- [Required work]:
The line containing "exchanged | grey_fork" marks the end: output every line of the data up to it, and that line too, exactly as written.

Material shown: Begin

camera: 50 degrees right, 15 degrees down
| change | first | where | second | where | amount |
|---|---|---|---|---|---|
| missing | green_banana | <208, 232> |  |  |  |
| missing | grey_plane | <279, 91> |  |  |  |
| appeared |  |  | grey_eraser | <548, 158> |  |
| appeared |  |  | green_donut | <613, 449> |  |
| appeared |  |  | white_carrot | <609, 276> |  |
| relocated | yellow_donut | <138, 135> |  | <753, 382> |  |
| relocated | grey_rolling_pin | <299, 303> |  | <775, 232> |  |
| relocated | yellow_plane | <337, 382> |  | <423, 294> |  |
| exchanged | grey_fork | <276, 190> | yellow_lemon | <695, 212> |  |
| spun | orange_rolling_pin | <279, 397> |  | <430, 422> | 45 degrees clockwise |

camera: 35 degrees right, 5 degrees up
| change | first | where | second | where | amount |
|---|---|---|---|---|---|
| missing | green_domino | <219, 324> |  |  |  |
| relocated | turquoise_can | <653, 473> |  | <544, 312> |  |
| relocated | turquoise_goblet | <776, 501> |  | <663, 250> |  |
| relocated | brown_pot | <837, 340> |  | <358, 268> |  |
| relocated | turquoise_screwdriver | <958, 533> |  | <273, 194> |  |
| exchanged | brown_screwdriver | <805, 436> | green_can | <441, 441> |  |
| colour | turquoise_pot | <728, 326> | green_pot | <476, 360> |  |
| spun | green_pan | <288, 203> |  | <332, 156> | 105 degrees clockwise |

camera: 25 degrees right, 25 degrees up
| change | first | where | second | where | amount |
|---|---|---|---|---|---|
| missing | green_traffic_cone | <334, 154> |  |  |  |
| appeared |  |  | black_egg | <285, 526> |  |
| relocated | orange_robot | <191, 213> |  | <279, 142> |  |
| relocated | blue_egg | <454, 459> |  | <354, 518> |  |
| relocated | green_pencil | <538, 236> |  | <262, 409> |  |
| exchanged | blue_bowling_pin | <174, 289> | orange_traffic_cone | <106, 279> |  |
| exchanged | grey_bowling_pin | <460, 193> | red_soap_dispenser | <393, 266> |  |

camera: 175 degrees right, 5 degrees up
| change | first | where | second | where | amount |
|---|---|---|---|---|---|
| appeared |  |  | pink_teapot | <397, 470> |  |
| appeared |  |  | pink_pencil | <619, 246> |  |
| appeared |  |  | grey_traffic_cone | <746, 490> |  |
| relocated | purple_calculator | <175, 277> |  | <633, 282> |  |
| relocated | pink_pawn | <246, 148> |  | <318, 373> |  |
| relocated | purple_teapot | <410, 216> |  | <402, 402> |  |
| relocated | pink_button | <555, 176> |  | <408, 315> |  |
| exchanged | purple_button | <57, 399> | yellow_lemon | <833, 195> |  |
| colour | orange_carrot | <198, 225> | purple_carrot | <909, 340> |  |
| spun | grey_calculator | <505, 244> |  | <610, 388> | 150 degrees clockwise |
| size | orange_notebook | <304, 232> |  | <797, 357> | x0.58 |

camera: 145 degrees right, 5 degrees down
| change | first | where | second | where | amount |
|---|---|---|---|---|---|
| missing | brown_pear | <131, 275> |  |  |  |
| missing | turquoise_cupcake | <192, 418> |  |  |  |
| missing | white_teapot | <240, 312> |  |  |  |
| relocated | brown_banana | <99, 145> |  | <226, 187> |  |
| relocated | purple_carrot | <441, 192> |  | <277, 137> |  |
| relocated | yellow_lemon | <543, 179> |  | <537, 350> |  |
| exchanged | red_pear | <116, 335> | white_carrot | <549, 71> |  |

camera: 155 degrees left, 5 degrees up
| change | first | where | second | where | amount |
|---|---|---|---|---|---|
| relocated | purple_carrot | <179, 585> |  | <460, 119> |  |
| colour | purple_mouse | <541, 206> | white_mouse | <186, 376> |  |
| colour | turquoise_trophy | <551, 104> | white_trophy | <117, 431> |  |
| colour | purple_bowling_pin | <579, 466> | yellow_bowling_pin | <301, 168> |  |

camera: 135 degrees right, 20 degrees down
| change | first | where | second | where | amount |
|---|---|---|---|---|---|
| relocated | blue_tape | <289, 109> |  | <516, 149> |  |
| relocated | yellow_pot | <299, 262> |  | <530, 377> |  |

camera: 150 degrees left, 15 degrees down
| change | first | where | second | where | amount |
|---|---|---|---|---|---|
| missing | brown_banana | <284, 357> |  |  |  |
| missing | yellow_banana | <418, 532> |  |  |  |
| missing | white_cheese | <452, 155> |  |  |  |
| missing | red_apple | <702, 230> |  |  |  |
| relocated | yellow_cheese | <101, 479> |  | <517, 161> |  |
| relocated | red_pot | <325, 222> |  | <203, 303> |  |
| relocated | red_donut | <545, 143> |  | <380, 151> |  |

Material shown: End

- [Your response]:
camera: 50 degrees right, 15 degrees down
| change | first | where | second | where | amount |
|---|---|---|---|---|---|
| missing | green_banana | <208, 232> |  |  |  |
| missing | grey_plane | <279, 91> |  |  |  |
| appeared |  |  | grey_eraser | <548, 158> |  |
| appeared |  |  | green_donut | <613, 449> |  |
| appeared |  |  | white_carrot | <609, 276> |  |
| relocated | yellow_donut | <138, 135> |  | <753, 382> |  |
| relocated | grey_rolling_pin | <299, 303> |  | <775, 232> |  |
| relocated | yellow_plane | <337, 382> |  | <423, 294> |  |
| exchanged | grey_fork | <276, 190> | yellow_lemon | <695, 212> |  |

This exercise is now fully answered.